**Problem description:**
Which lines run from the one containing "dresser: (138, 113) -> (176, 85), moved" to the end of the entries below? Retype exactly those, both ends included.

**Input material:**
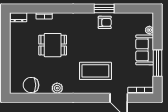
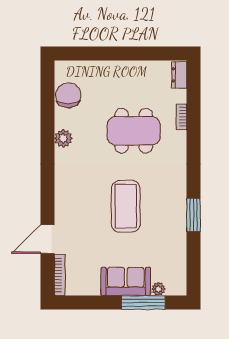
armchair: (105, 22) -> (171, 216), removed
dining table: (53, 45) -> (134, 131), width x1.37
window: (158, 63) -> (143, 303), moved
coffee table: (95, 71) -> (126, 206), moved

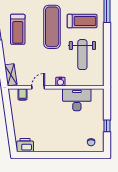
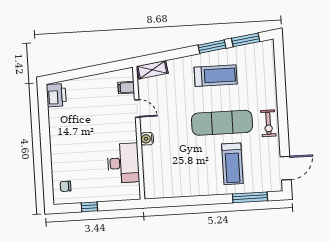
treadmill: (18, 29) -> (216, 76), turned 180
weight bench: (82, 55) -> (186, 167), removed

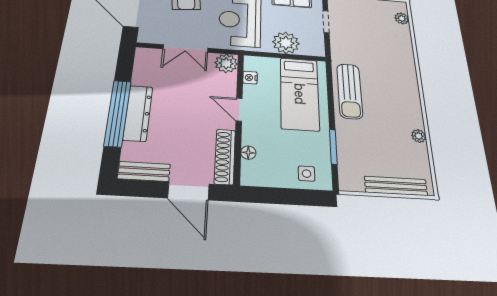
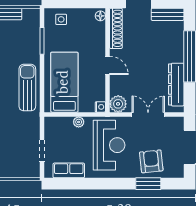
plant: (286, 43) -> (79, 122), width x0.53, depth x0.53
nightstand: (250, 78) -> (100, 107), moved
dresser: (138, 113) -> (176, 85), moved
floor lamp: (248, 153) -> (100, 16), moved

**Exercise solution:**
dresser: (138, 113) -> (176, 85), moved
floor lamp: (248, 153) -> (100, 16), moved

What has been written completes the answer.